→ **Task goal**
Report every line of the data that includes "round".

····················

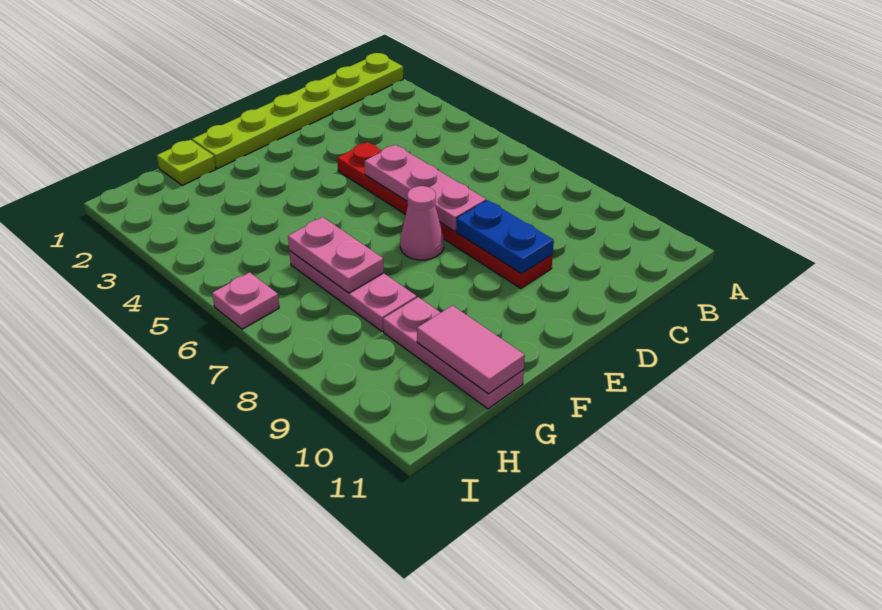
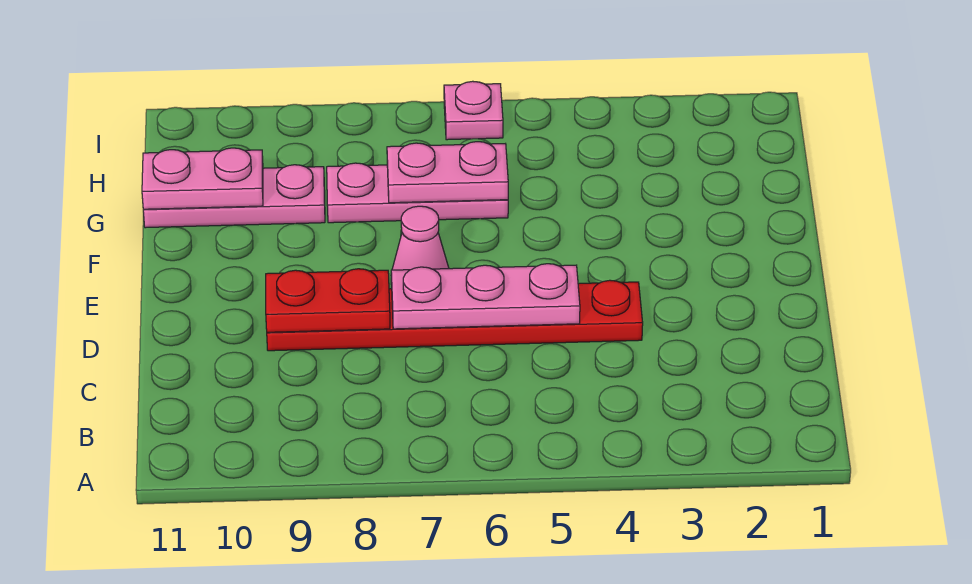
lime plate A1:F1 level 1 -> none
blue plate D8:D9 level 2 -> red plate D8:D9 level 2
lime plate G1 level 1 -> none
pink tile G10:G11 level 2 -> pink plate G10:G11 level 2

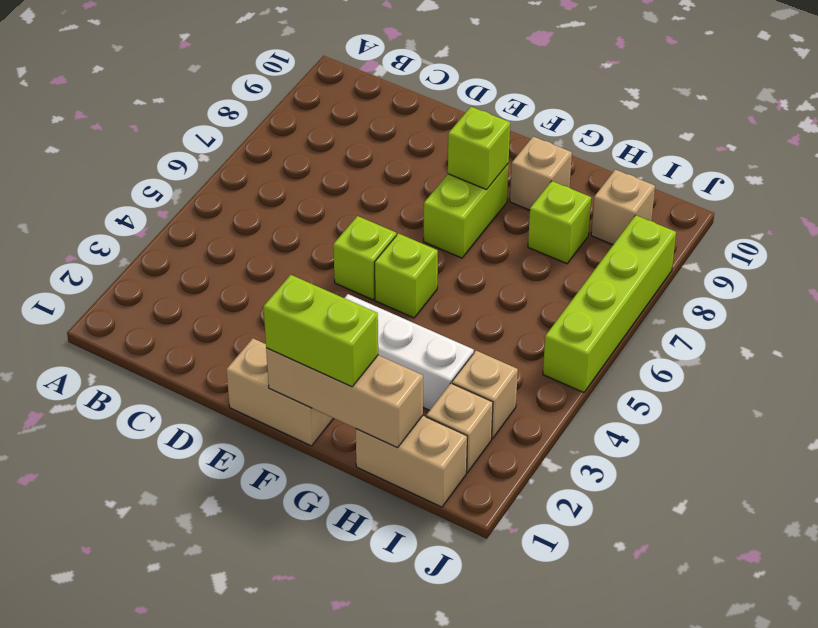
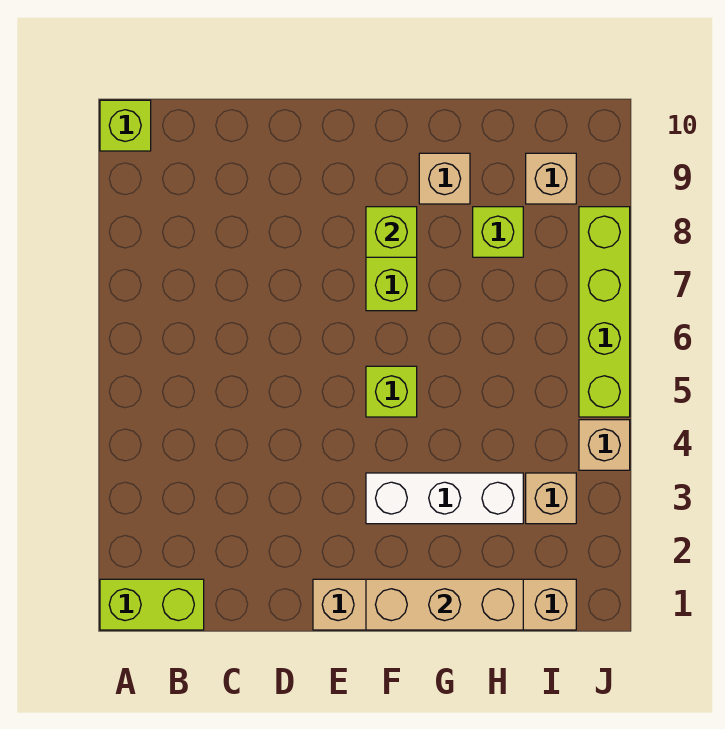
lime brick E5 level 1 -> lime brick A10 level 1
lime brick F1:G1 level 3 -> lime brick A1:B1 level 1
tan brick I2 level 1 -> tan brick J4 level 1

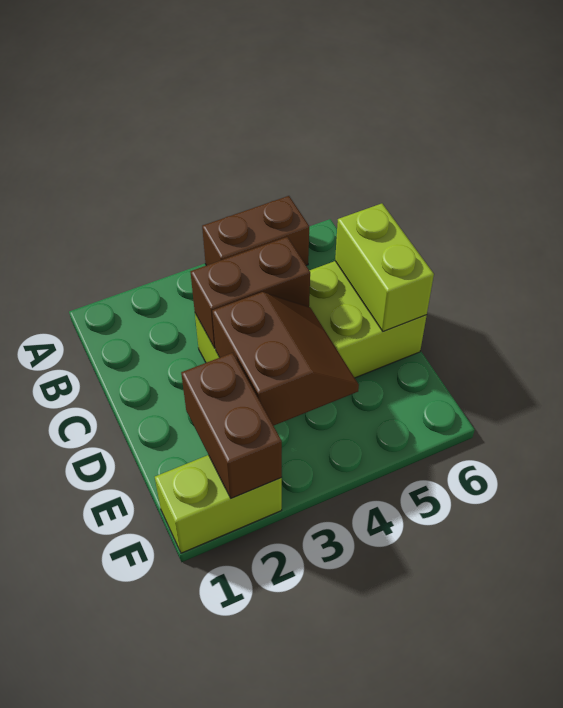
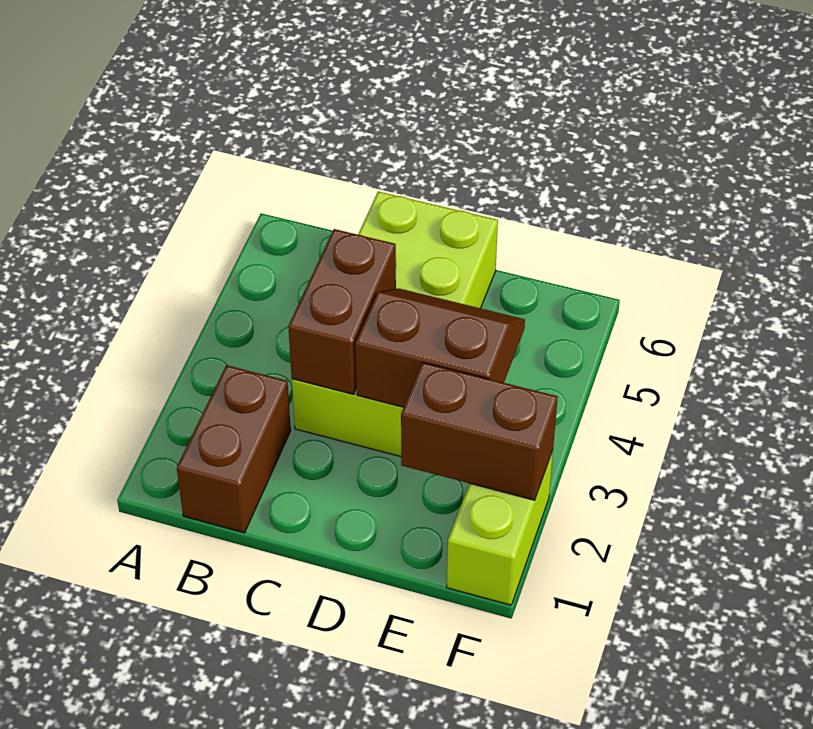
brown brick A4:A5 level 1 -> brown brick B1:B2 level 1
lime brick C6:D6 level 2 -> none

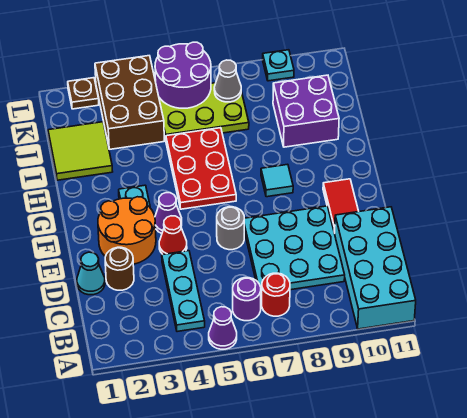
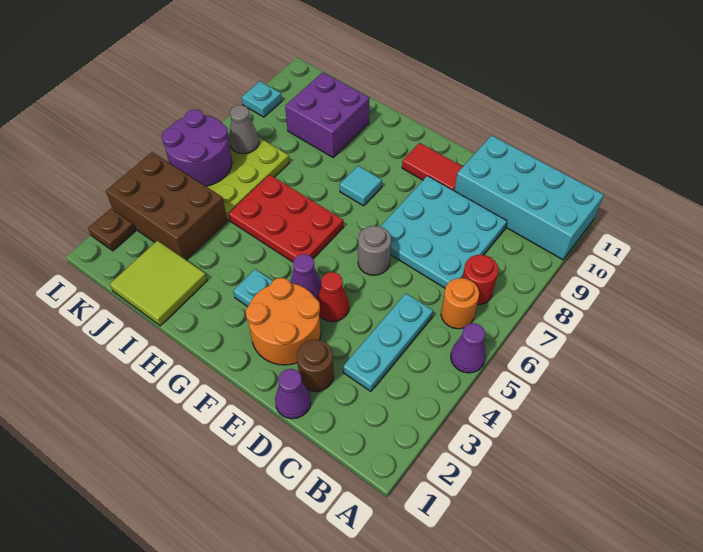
cyan plate B4:D4 level 1 -> cyan plate C3:C5 level 1
purple round brick B6 level 1 -> orange round brick B6 level 1
cyan cone D1 level 1 -> purple cone D1 level 1

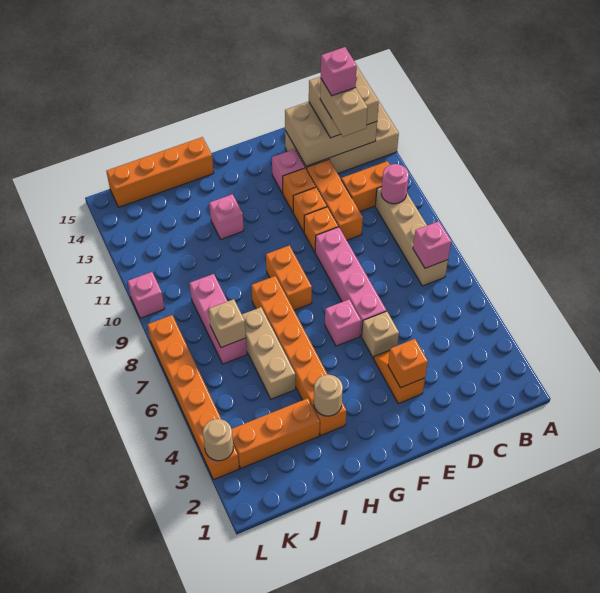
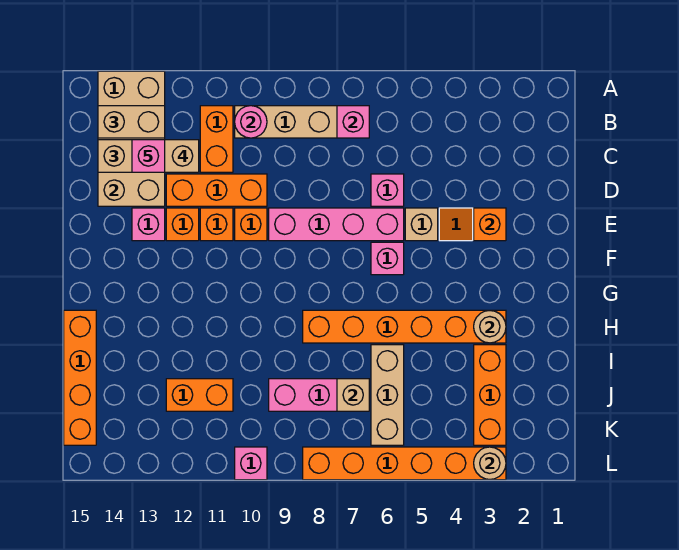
orange brick G8:G9 level 1 -> orange brick J11:J12 level 1
pink brick H12 level 1 -> pink brick D6 level 1
tan brick I5:I7 level 1 -> tan brick I6:K6 level 1

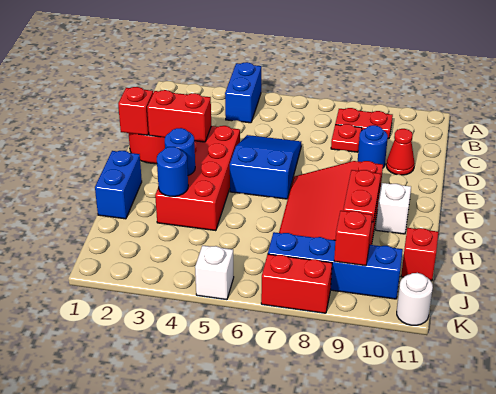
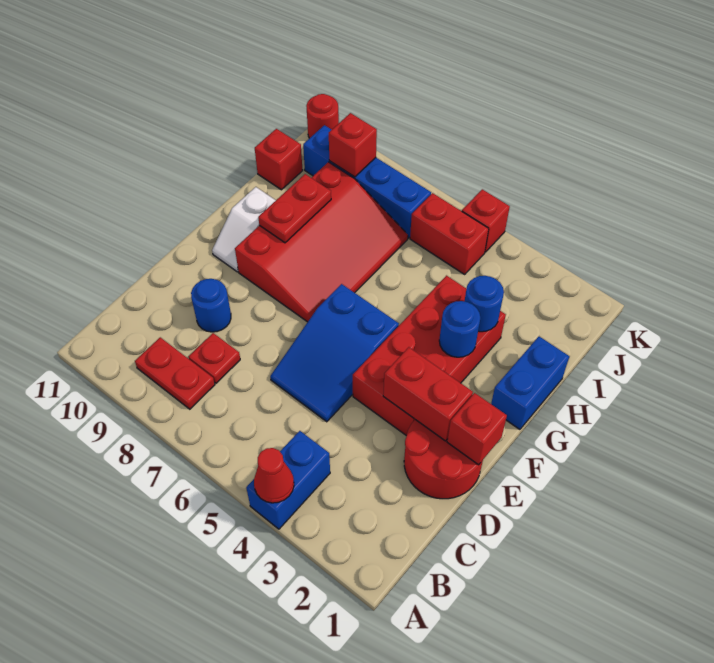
red cone D10 level 1 -> red cone A4 level 2
white brick K5 level 1 -> red brick K5 level 1
red brick K7:K8 level 1 -> red brick J5:J6 level 1
white round brick K11 level 1 -> red round brick K11 level 1

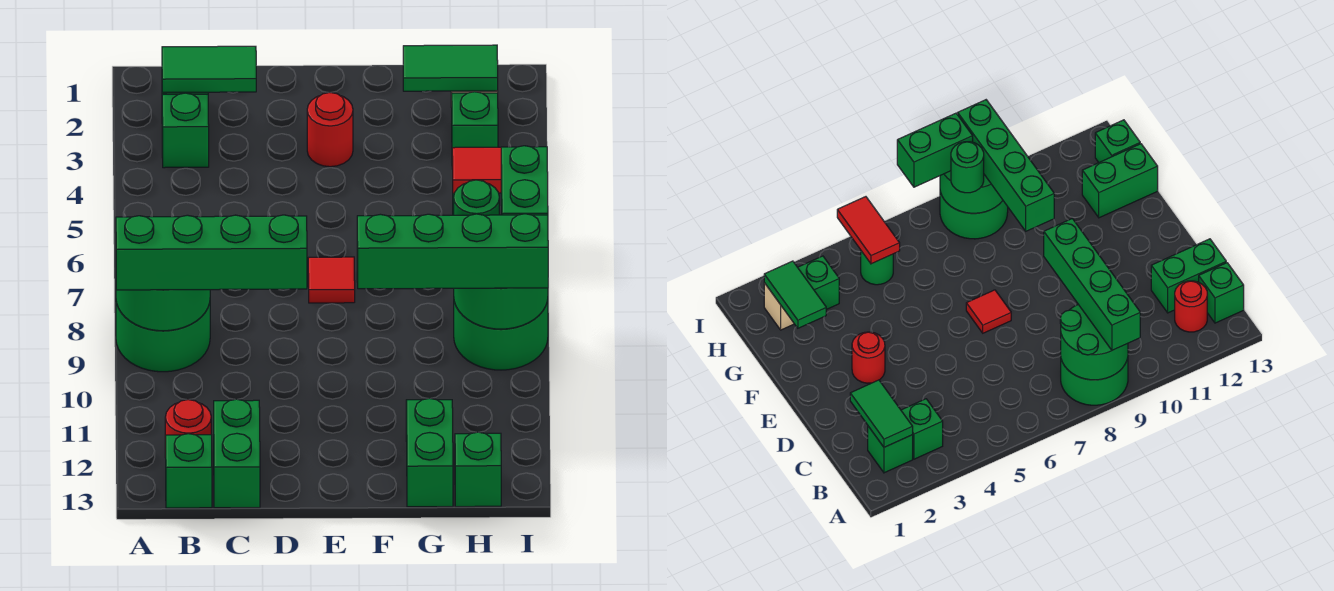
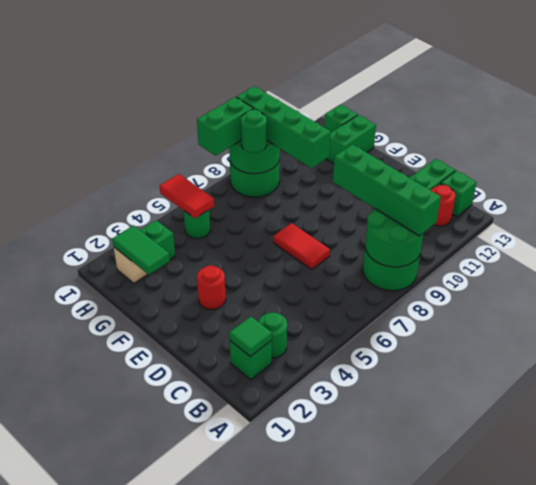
green tile B2:C2 level 2 -> green tile B2 level 2
green brick B3 level 1 -> green round brick B3 level 1
red tile E7 level 1 -> red tile D7:E7 level 1

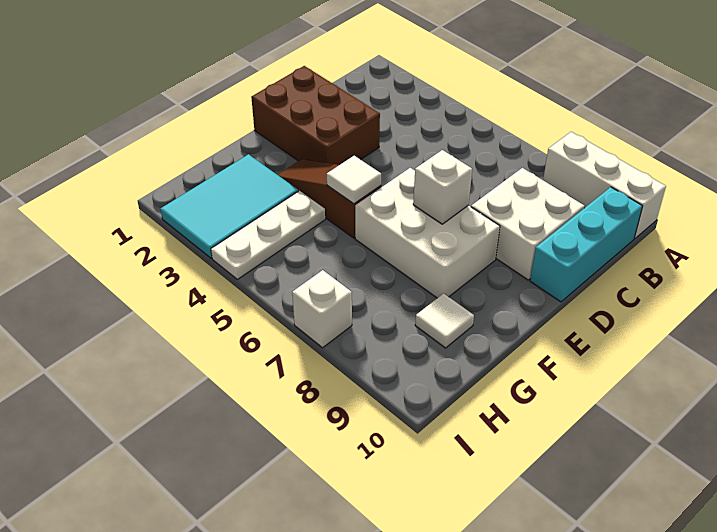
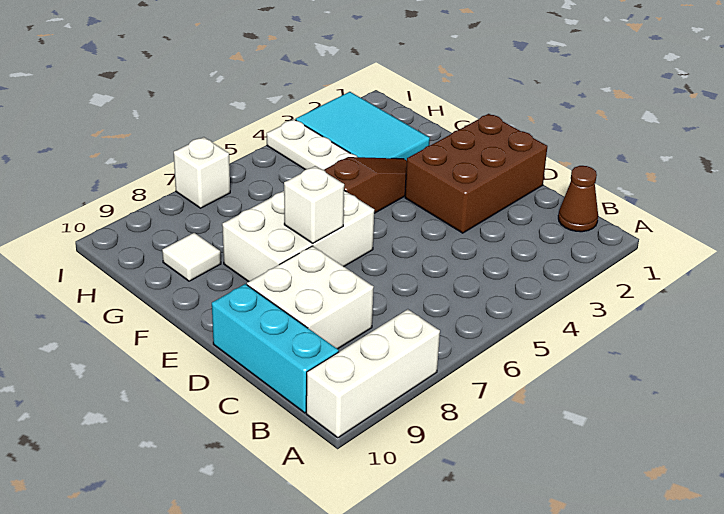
none -> brown cone B1 level 1
white tile F5 level 2 -> none

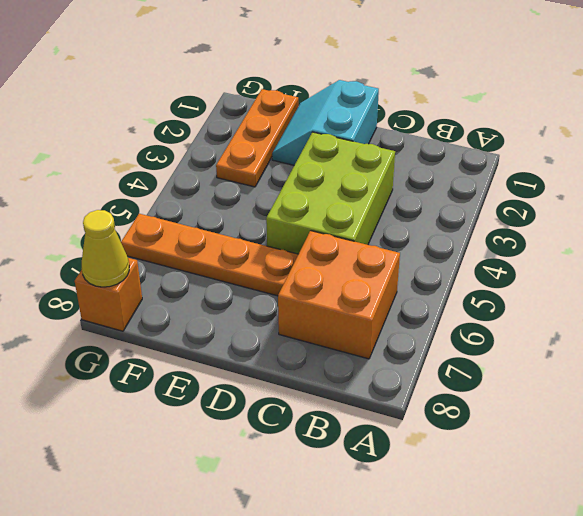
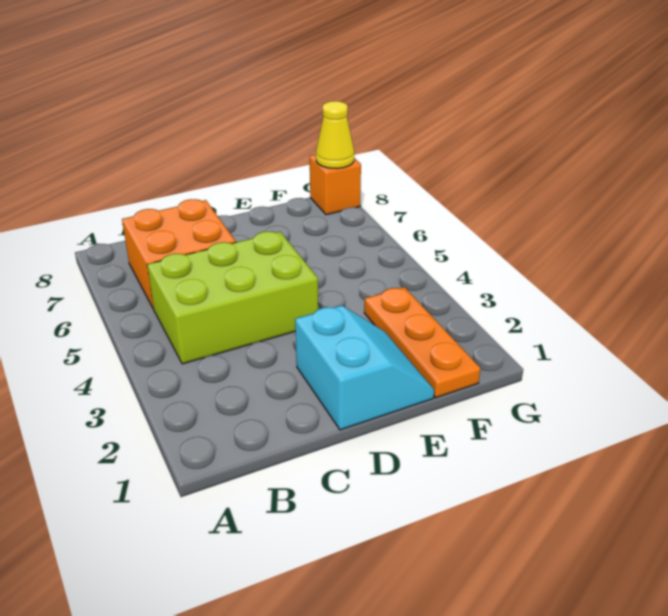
lime brick C3:D5 level 1 -> lime brick B4:D5 level 1
orange plate D6:G6 level 1 -> none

····················

→ **Written response**
purple round brick B6 level 1 -> orange round brick B6 level 1
white round brick K11 level 1 -> red round brick K11 level 1
green brick B3 level 1 -> green round brick B3 level 1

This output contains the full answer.